··· PROVIDED DATA

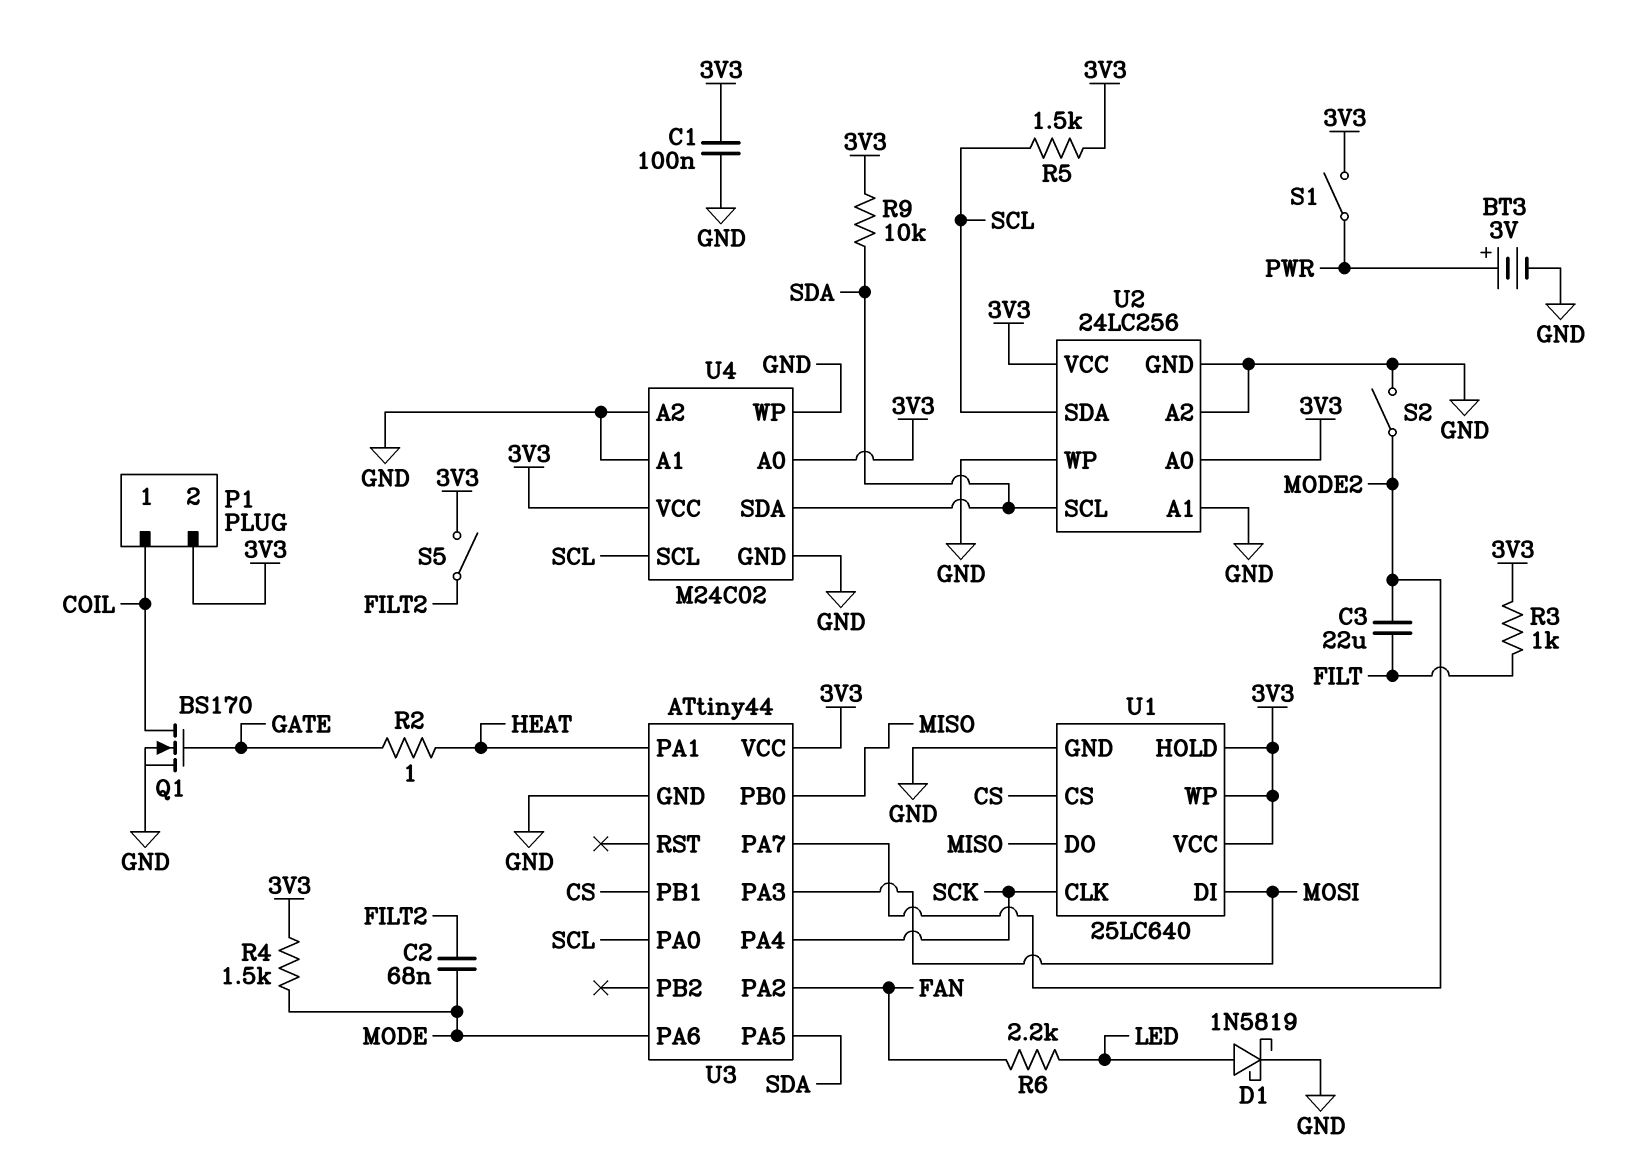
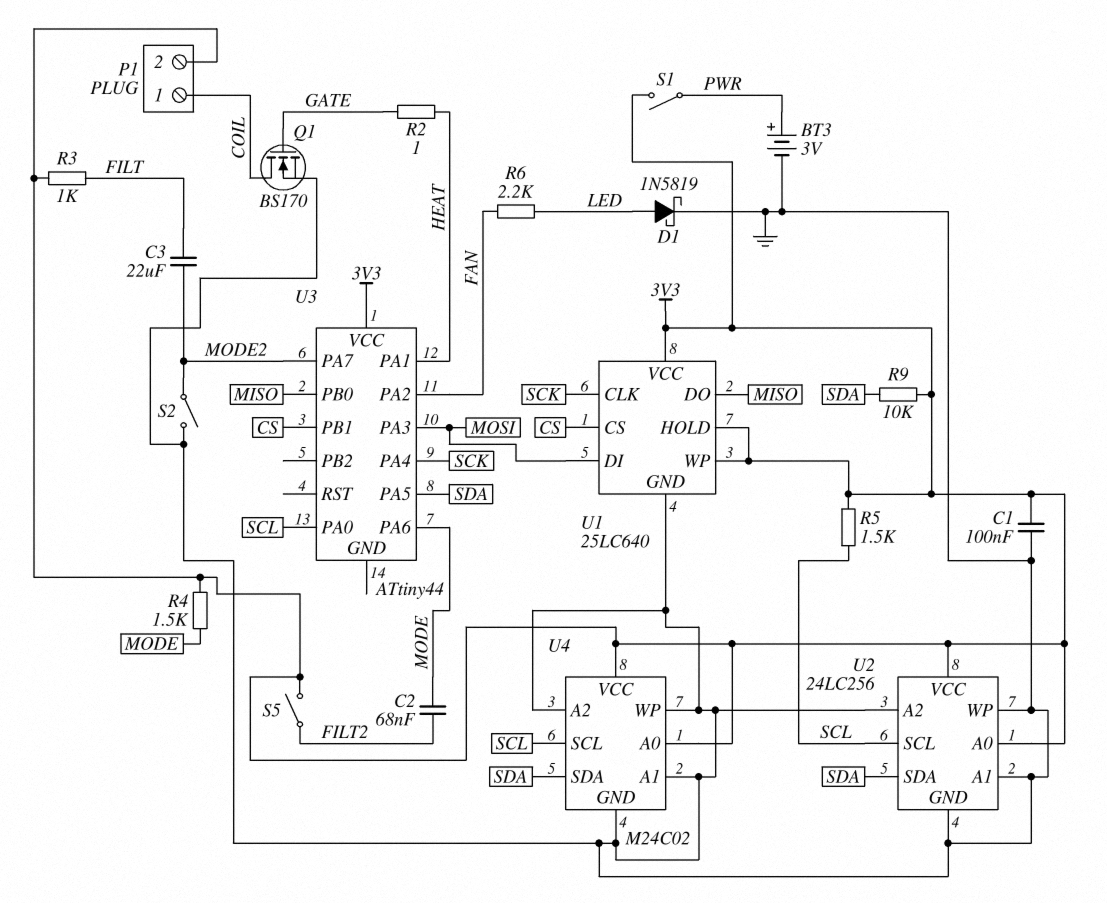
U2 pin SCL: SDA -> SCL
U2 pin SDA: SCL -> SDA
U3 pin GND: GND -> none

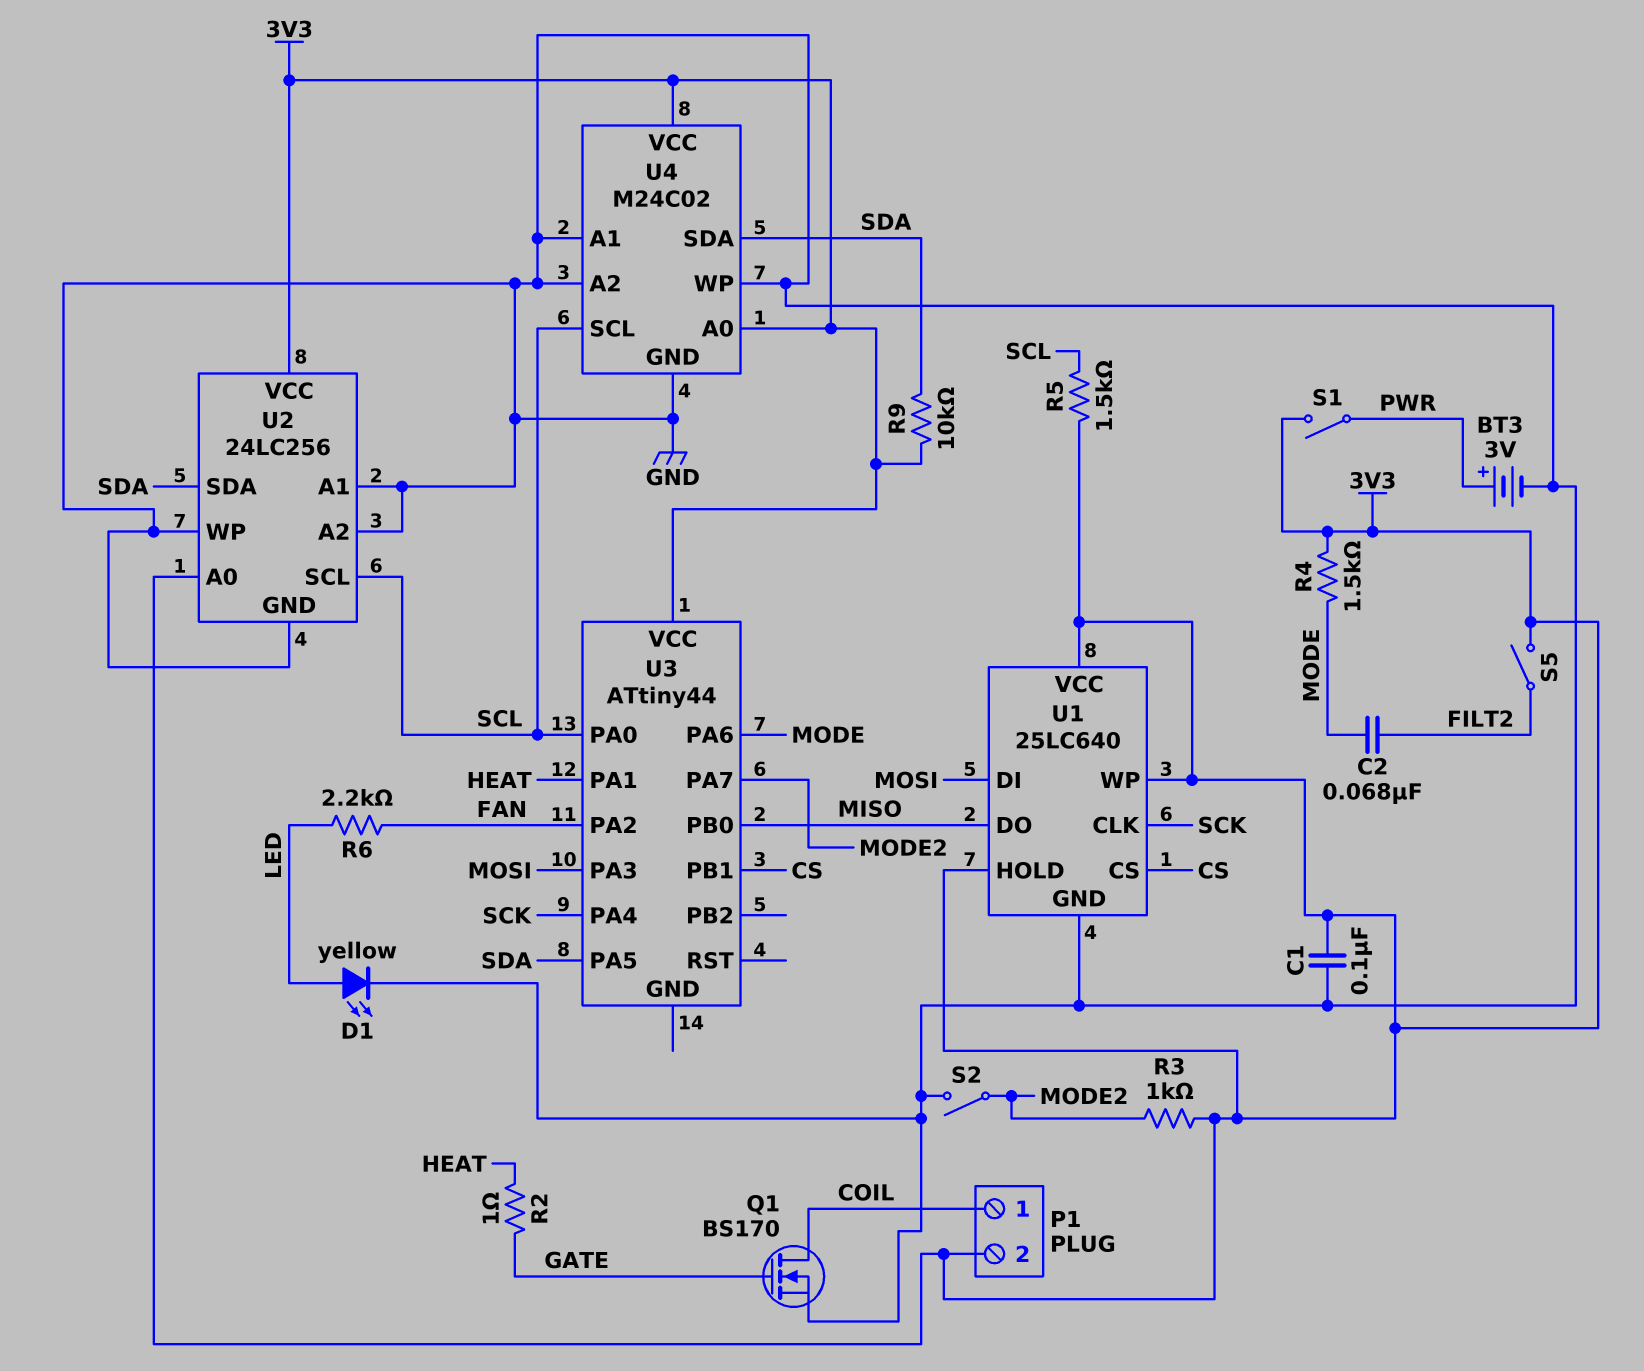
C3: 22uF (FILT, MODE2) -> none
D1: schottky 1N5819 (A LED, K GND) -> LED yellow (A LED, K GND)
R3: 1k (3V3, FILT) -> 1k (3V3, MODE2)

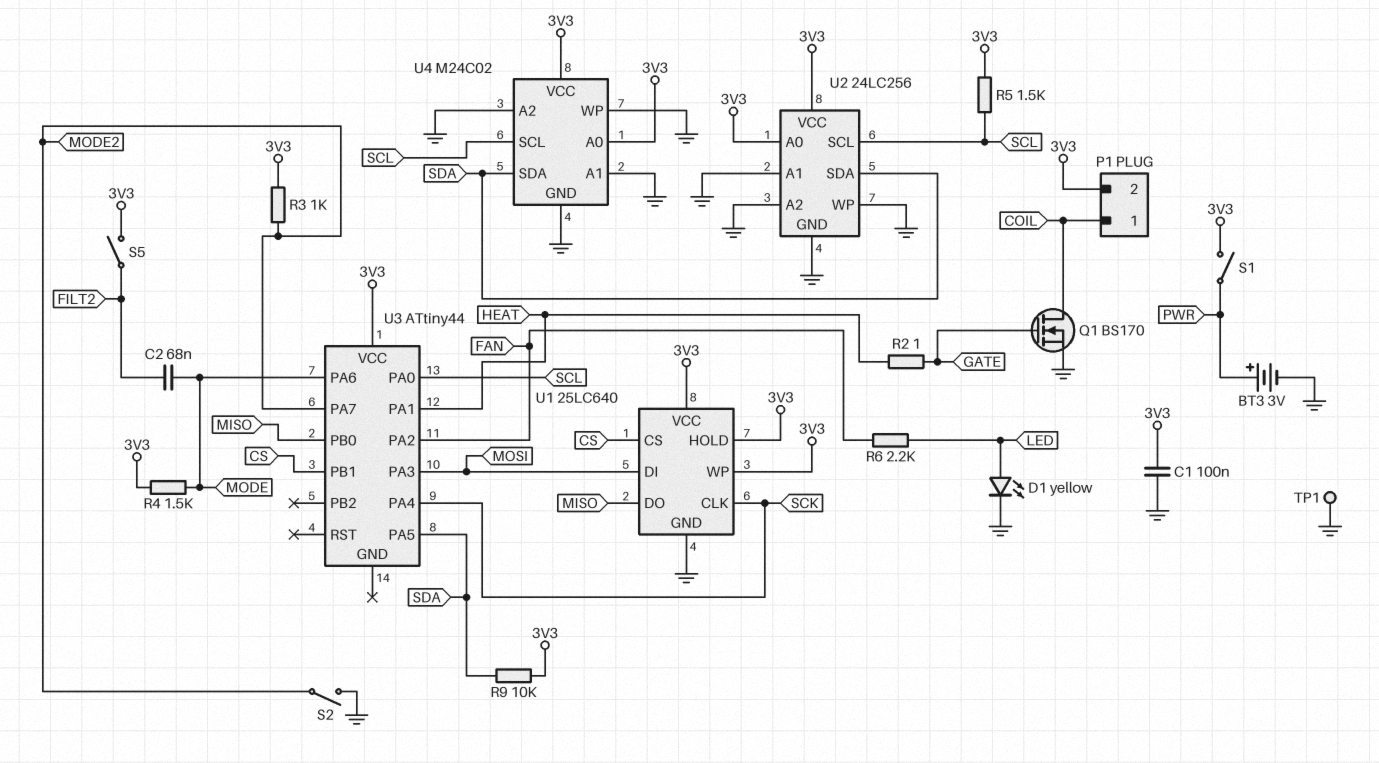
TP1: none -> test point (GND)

······

Type the lines above out again exactly as they appear, skipping every picture.

• [OUTPUT BELOW]:
U2 pin SCL: SDA -> SCL
U2 pin SDA: SCL -> SDA
U3 pin GND: GND -> none

C3: 22uF (FILT, MODE2) -> none
D1: schottky 1N5819 (A LED, K GND) -> LED yellow (A LED, K GND)
R3: 1k (3V3, FILT) -> 1k (3V3, MODE2)

TP1: none -> test point (GND)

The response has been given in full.